#### SOURCE DATA ####

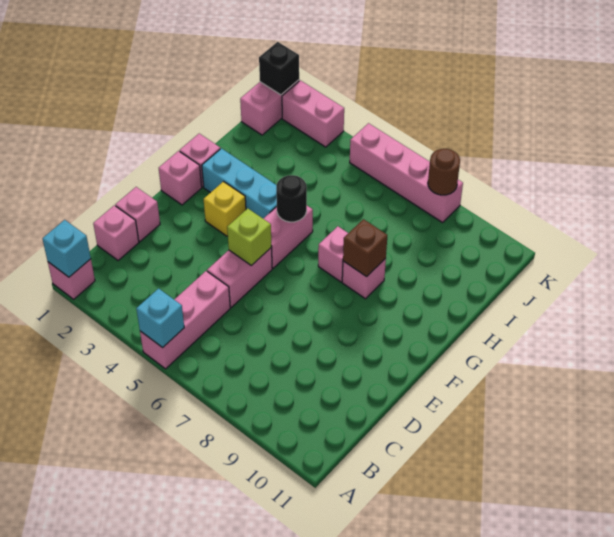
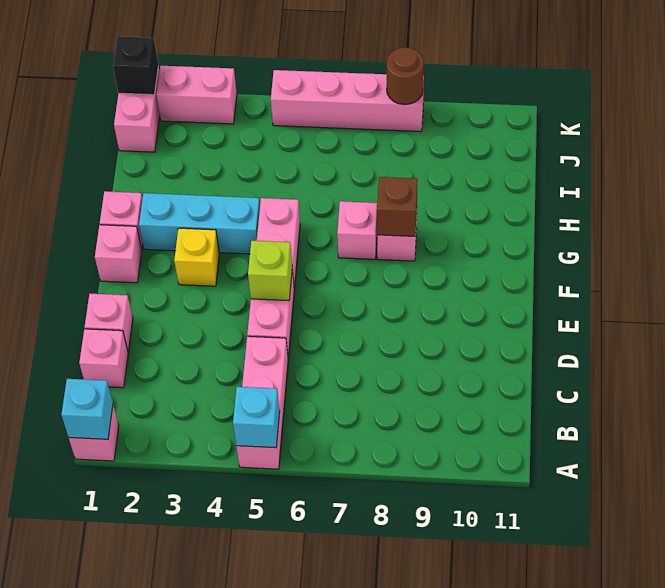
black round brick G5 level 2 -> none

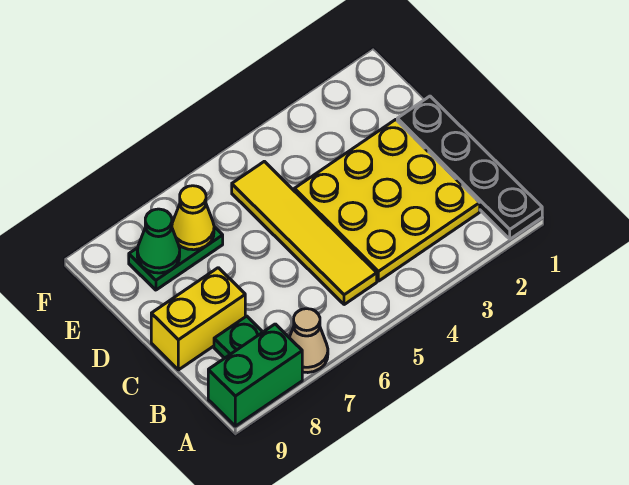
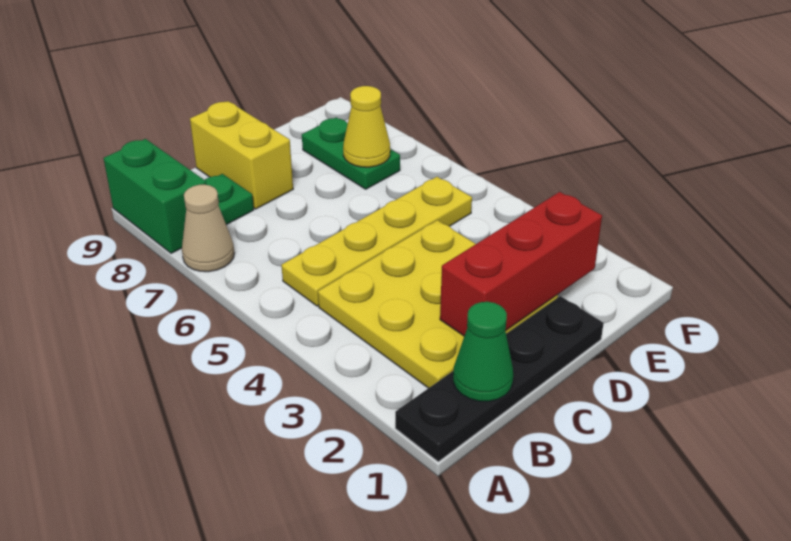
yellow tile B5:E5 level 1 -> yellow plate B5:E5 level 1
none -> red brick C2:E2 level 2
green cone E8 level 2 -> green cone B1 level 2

####

## WHAT THE TASK REQUIRES
Omit every picture while copying the listing above exactly.

## SOLVED EXERCISE
black round brick G5 level 2 -> none

yellow tile B5:E5 level 1 -> yellow plate B5:E5 level 1
none -> red brick C2:E2 level 2
green cone E8 level 2 -> green cone B1 level 2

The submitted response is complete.